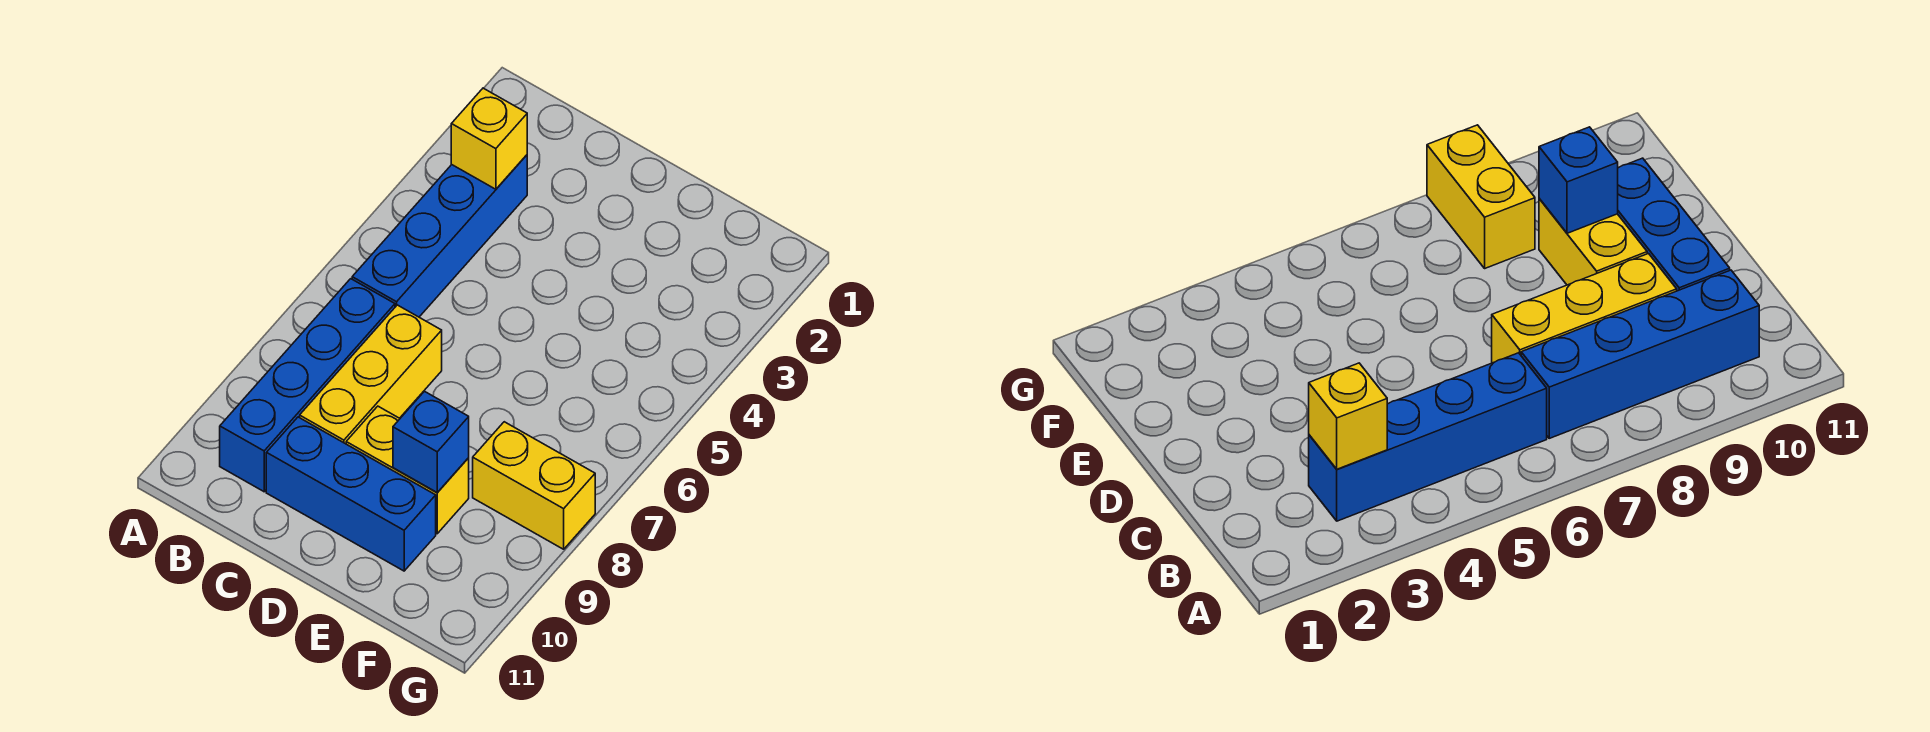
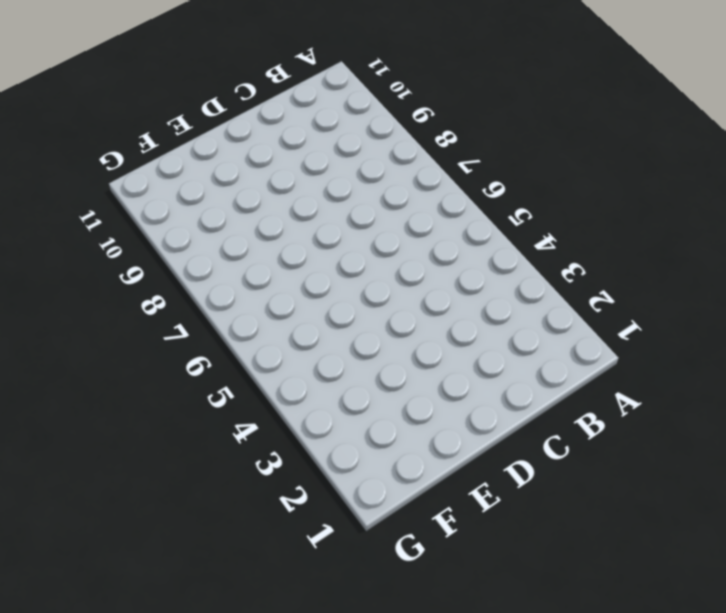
none -> blue brick B3:B6 level 1
none -> blue brick B7:B10 level 1

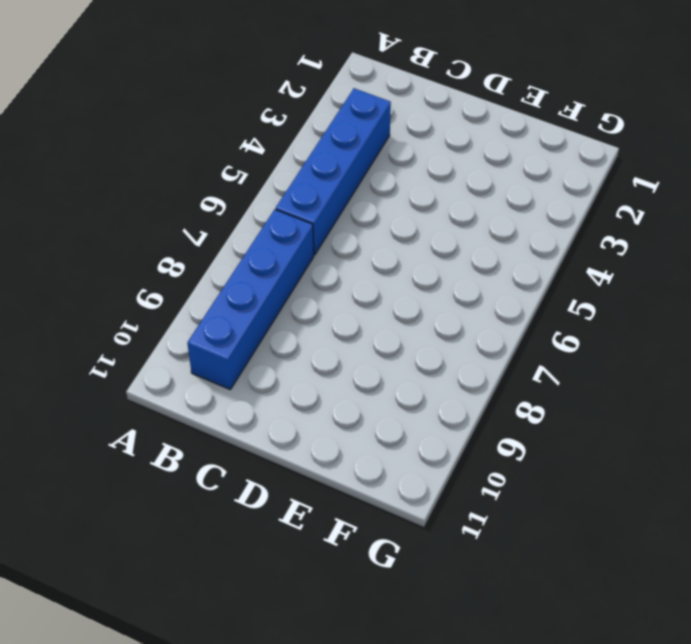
none -> yellow brick C7:C9 level 1
none -> blue brick C10:E10 level 1

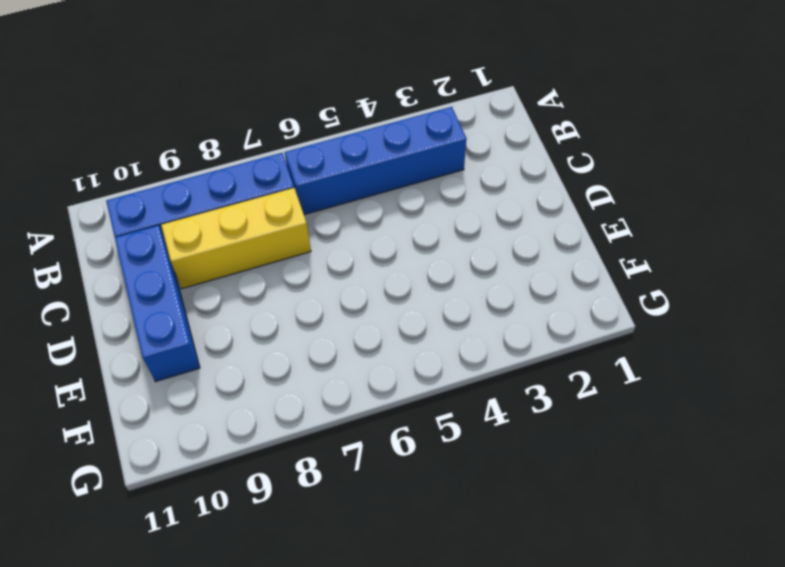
none -> yellow brick D9:E9 level 1
none -> yellow brick F8:G8 level 1

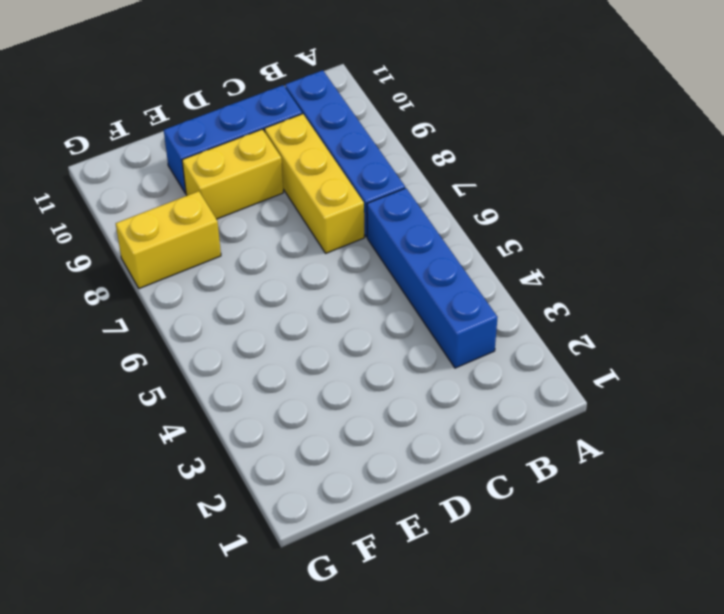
none -> yellow brick B3 level 2
none -> blue brick E9 level 2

________________

The records are to be duplicated in full and exactly, with images left out.

none -> blue brick B3:B6 level 1
none -> blue brick B7:B10 level 1

none -> yellow brick C7:C9 level 1
none -> blue brick C10:E10 level 1

none -> yellow brick D9:E9 level 1
none -> yellow brick F8:G8 level 1

none -> yellow brick B3 level 2
none -> blue brick E9 level 2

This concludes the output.